- Goal of the exercise -
Could you write out all the records once more, exactly?

- Data to use -

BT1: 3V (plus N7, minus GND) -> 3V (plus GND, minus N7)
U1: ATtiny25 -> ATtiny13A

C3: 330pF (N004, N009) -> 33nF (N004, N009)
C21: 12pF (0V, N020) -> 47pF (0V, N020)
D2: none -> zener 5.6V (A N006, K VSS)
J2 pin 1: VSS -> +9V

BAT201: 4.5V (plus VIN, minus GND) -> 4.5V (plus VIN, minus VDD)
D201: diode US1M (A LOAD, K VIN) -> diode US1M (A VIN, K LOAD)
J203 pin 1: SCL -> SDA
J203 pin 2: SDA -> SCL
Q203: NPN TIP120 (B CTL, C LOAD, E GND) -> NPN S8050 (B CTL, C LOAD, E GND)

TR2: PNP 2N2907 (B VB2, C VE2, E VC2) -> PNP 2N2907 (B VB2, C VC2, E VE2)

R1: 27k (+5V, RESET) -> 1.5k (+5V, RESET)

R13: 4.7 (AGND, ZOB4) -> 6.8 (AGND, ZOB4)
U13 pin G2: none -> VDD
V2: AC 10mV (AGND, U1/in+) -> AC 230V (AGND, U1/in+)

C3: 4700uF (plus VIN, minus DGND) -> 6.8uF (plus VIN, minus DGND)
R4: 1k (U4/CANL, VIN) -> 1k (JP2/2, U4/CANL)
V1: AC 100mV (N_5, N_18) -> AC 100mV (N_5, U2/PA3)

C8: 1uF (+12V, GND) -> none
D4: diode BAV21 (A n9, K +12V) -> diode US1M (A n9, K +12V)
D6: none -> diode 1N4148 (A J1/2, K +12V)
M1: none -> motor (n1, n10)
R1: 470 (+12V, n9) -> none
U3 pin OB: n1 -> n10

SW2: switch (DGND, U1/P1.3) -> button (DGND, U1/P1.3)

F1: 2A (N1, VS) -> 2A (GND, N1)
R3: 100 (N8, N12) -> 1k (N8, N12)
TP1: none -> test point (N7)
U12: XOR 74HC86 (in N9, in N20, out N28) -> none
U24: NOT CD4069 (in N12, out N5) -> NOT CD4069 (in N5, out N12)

- Solution for this exercise -
BT1: 3V (plus N7, minus GND) -> 3V (plus GND, minus N7)
U1: ATtiny25 -> ATtiny13A

C3: 330pF (N004, N009) -> 33nF (N004, N009)
C21: 12pF (0V, N020) -> 47pF (0V, N020)
D2: none -> zener 5.6V (A N006, K VSS)
J2 pin 1: VSS -> +9V

BAT201: 4.5V (plus VIN, minus GND) -> 4.5V (plus VIN, minus VDD)
D201: diode US1M (A LOAD, K VIN) -> diode US1M (A VIN, K LOAD)
J203 pin 1: SCL -> SDA
J203 pin 2: SDA -> SCL
Q203: NPN TIP120 (B CTL, C LOAD, E GND) -> NPN S8050 (B CTL, C LOAD, E GND)

TR2: PNP 2N2907 (B VB2, C VE2, E VC2) -> PNP 2N2907 (B VB2, C VC2, E VE2)

R1: 27k (+5V, RESET) -> 1.5k (+5V, RESET)

R13: 4.7 (AGND, ZOB4) -> 6.8 (AGND, ZOB4)
U13 pin G2: none -> VDD
V2: AC 10mV (AGND, U1/in+) -> AC 230V (AGND, U1/in+)

C3: 4700uF (plus VIN, minus DGND) -> 6.8uF (plus VIN, minus DGND)
R4: 1k (U4/CANL, VIN) -> 1k (JP2/2, U4/CANL)
V1: AC 100mV (N_5, N_18) -> AC 100mV (N_5, U2/PA3)

C8: 1uF (+12V, GND) -> none
D4: diode BAV21 (A n9, K +12V) -> diode US1M (A n9, K +12V)
D6: none -> diode 1N4148 (A J1/2, K +12V)
M1: none -> motor (n1, n10)
R1: 470 (+12V, n9) -> none
U3 pin OB: n1 -> n10

SW2: switch (DGND, U1/P1.3) -> button (DGND, U1/P1.3)

F1: 2A (N1, VS) -> 2A (GND, N1)
R3: 100 (N8, N12) -> 1k (N8, N12)
TP1: none -> test point (N7)
U12: XOR 74HC86 (in N9, in N20, out N28) -> none
U24: NOT CD4069 (in N12, out N5) -> NOT CD4069 (in N5, out N12)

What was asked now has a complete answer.